▶ _What you will do_
Keep to one stretch of the data below, the lines from the one with "IC103: OP07 -> LM741" up to and including the one with "R3: 510 (INT, SIG) -> 510 (SIG, XI)", and return that stretch exactly.

——————————

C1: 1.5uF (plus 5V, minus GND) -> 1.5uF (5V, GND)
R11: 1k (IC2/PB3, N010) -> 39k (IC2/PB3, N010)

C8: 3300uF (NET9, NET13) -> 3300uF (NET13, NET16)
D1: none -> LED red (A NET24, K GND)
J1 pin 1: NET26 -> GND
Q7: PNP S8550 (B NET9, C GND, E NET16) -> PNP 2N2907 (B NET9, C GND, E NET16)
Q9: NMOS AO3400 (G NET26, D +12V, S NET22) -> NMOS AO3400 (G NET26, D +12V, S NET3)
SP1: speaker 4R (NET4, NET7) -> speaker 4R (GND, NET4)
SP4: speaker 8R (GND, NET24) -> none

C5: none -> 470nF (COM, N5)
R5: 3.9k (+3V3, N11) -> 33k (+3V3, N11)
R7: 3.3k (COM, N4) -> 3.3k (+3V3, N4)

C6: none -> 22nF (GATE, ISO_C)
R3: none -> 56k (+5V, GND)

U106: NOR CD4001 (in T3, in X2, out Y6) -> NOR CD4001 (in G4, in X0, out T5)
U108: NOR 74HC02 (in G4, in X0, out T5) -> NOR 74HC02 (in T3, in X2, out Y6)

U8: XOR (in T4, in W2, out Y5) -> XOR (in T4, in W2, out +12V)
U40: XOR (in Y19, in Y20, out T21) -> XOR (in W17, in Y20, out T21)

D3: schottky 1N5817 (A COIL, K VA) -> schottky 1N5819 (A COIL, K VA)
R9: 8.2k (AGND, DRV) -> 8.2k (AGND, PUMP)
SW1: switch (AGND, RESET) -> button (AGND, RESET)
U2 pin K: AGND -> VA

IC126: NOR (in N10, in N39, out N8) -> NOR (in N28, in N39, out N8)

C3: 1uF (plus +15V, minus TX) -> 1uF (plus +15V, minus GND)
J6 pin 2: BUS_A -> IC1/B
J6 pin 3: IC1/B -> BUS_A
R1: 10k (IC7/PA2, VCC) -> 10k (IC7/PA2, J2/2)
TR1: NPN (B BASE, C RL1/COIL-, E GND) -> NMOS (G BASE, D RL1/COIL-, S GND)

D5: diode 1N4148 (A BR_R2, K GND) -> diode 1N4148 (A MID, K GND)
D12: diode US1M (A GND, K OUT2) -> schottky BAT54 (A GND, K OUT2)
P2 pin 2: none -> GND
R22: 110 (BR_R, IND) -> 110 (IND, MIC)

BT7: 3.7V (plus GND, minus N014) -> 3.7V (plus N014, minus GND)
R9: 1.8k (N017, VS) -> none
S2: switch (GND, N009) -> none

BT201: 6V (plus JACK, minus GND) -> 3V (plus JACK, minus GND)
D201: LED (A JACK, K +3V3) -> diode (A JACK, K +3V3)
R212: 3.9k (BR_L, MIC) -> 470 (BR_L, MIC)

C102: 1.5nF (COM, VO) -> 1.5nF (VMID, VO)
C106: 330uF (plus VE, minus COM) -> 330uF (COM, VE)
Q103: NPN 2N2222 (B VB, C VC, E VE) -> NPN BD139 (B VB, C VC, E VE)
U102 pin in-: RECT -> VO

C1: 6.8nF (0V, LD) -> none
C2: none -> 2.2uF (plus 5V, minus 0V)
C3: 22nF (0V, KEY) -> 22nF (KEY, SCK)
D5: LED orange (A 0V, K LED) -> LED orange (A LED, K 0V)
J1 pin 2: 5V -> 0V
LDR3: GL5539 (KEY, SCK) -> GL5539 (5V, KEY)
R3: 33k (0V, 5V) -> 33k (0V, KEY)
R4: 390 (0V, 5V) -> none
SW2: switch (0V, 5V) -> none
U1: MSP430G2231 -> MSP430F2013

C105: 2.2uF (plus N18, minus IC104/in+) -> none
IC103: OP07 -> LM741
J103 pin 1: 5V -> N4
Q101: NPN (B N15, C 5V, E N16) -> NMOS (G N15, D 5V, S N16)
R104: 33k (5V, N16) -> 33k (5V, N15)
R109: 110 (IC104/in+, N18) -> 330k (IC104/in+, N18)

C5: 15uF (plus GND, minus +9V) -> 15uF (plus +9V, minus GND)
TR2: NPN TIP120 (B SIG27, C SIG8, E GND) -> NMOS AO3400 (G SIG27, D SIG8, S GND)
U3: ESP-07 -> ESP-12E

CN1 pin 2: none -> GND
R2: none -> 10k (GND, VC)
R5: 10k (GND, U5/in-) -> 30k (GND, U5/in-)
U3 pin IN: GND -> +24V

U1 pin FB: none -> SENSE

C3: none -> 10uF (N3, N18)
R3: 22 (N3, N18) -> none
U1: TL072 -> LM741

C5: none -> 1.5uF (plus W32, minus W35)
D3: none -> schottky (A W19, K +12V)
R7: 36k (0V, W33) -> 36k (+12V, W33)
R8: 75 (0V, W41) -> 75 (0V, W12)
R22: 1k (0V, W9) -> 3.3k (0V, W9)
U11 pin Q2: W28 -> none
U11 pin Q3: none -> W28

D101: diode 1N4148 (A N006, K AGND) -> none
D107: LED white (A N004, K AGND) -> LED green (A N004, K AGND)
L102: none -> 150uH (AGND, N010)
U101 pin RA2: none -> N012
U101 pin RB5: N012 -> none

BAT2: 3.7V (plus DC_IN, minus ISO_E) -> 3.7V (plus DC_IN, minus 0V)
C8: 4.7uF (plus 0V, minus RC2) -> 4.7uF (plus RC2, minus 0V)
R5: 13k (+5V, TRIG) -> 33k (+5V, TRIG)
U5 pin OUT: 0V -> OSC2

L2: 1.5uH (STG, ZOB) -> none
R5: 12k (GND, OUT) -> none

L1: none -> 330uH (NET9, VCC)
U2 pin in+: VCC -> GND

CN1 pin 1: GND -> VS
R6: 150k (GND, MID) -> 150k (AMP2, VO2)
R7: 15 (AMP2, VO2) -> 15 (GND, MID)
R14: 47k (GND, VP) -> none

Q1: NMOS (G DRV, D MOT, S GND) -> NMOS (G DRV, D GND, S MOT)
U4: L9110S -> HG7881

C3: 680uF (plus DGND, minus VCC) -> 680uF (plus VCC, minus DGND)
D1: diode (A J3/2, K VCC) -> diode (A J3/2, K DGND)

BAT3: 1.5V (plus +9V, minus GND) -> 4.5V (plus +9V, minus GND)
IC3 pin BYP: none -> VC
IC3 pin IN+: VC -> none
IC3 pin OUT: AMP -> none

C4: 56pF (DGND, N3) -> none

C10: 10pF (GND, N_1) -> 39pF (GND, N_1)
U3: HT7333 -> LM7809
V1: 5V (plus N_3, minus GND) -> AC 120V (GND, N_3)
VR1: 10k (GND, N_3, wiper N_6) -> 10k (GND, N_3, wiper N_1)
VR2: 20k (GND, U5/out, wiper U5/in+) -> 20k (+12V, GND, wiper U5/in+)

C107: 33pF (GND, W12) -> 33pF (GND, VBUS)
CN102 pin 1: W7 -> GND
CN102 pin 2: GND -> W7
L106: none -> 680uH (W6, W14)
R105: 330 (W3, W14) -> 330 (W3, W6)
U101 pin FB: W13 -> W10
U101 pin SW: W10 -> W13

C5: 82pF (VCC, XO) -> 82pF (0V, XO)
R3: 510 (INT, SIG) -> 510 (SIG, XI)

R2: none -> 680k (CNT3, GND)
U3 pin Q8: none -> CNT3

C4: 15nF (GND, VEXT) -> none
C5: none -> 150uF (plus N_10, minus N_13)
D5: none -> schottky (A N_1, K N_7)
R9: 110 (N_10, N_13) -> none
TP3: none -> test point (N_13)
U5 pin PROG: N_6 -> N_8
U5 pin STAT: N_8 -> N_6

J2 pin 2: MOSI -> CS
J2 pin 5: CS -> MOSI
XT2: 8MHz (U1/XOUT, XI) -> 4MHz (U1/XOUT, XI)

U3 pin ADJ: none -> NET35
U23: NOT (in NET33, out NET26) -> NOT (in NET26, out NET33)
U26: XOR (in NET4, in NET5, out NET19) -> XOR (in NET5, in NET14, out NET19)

——————————

▶ _Task output_
IC103: OP07 -> LM741
J103 pin 1: 5V -> N4
Q101: NPN (B N15, C 5V, E N16) -> NMOS (G N15, D 5V, S N16)
R104: 33k (5V, N16) -> 33k (5V, N15)
R109: 110 (IC104/in+, N18) -> 330k (IC104/in+, N18)

C5: 15uF (plus GND, minus +9V) -> 15uF (plus +9V, minus GND)
TR2: NPN TIP120 (B SIG27, C SIG8, E GND) -> NMOS AO3400 (G SIG27, D SIG8, S GND)
U3: ESP-07 -> ESP-12E

CN1 pin 2: none -> GND
R2: none -> 10k (GND, VC)
R5: 10k (GND, U5/in-) -> 30k (GND, U5/in-)
U3 pin IN: GND -> +24V

U1 pin FB: none -> SENSE

C3: none -> 10uF (N3, N18)
R3: 22 (N3, N18) -> none
U1: TL072 -> LM741

C5: none -> 1.5uF (plus W32, minus W35)
D3: none -> schottky (A W19, K +12V)
R7: 36k (0V, W33) -> 36k (+12V, W33)
R8: 75 (0V, W41) -> 75 (0V, W12)
R22: 1k (0V, W9) -> 3.3k (0V, W9)
U11 pin Q2: W28 -> none
U11 pin Q3: none -> W28

D101: diode 1N4148 (A N006, K AGND) -> none
D107: LED white (A N004, K AGND) -> LED green (A N004, K AGND)
L102: none -> 150uH (AGND, N010)
U101 pin RA2: none -> N012
U101 pin RB5: N012 -> none

BAT2: 3.7V (plus DC_IN, minus ISO_E) -> 3.7V (plus DC_IN, minus 0V)
C8: 4.7uF (plus 0V, minus RC2) -> 4.7uF (plus RC2, minus 0V)
R5: 13k (+5V, TRIG) -> 33k (+5V, TRIG)
U5 pin OUT: 0V -> OSC2

L2: 1.5uH (STG, ZOB) -> none
R5: 12k (GND, OUT) -> none

L1: none -> 330uH (NET9, VCC)
U2 pin in+: VCC -> GND

CN1 pin 1: GND -> VS
R6: 150k (GND, MID) -> 150k (AMP2, VO2)
R7: 15 (AMP2, VO2) -> 15 (GND, MID)
R14: 47k (GND, VP) -> none

Q1: NMOS (G DRV, D MOT, S GND) -> NMOS (G DRV, D GND, S MOT)
U4: L9110S -> HG7881

C3: 680uF (plus DGND, minus VCC) -> 680uF (plus VCC, minus DGND)
D1: diode (A J3/2, K VCC) -> diode (A J3/2, K DGND)

BAT3: 1.5V (plus +9V, minus GND) -> 4.5V (plus +9V, minus GND)
IC3 pin BYP: none -> VC
IC3 pin IN+: VC -> none
IC3 pin OUT: AMP -> none

C4: 56pF (DGND, N3) -> none

C10: 10pF (GND, N_1) -> 39pF (GND, N_1)
U3: HT7333 -> LM7809
V1: 5V (plus N_3, minus GND) -> AC 120V (GND, N_3)
VR1: 10k (GND, N_3, wiper N_6) -> 10k (GND, N_3, wiper N_1)
VR2: 20k (GND, U5/out, wiper U5/in+) -> 20k (+12V, GND, wiper U5/in+)

C107: 33pF (GND, W12) -> 33pF (GND, VBUS)
CN102 pin 1: W7 -> GND
CN102 pin 2: GND -> W7
L106: none -> 680uH (W6, W14)
R105: 330 (W3, W14) -> 330 (W3, W6)
U101 pin FB: W13 -> W10
U101 pin SW: W10 -> W13

C5: 82pF (VCC, XO) -> 82pF (0V, XO)
R3: 510 (INT, SIG) -> 510 (SIG, XI)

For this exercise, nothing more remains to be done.